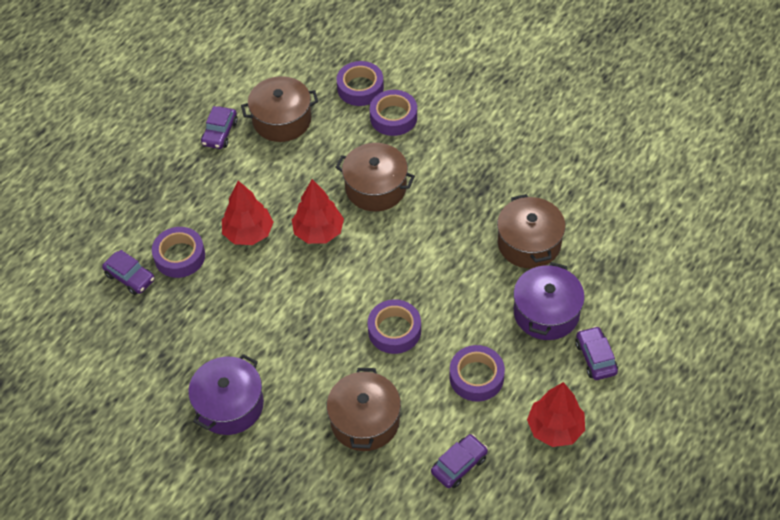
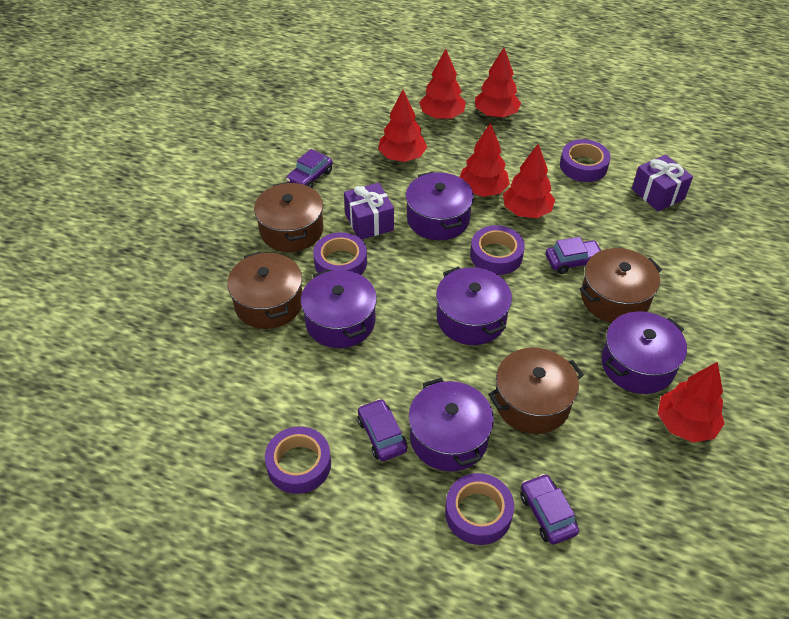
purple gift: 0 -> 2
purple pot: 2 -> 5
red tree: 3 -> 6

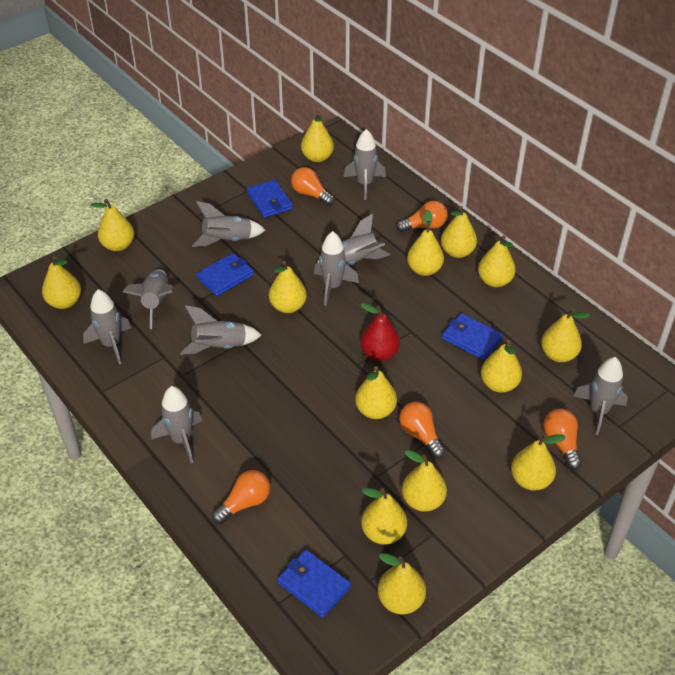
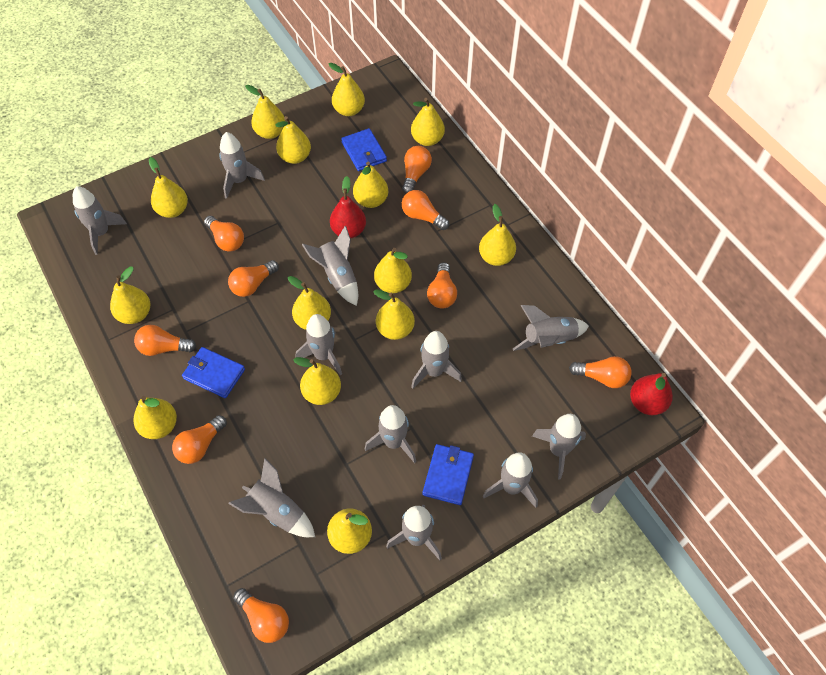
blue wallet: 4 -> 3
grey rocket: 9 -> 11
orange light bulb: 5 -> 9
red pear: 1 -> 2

════════════════

**TASK OBJECTIVE:** Word for word, quote the full listing, omitting every picture.

**EXERCISE ANSWER:**
purple gift: 0 -> 2
purple pot: 2 -> 5
red tree: 3 -> 6

blue wallet: 4 -> 3
grey rocket: 9 -> 11
orange light bulb: 5 -> 9
red pear: 1 -> 2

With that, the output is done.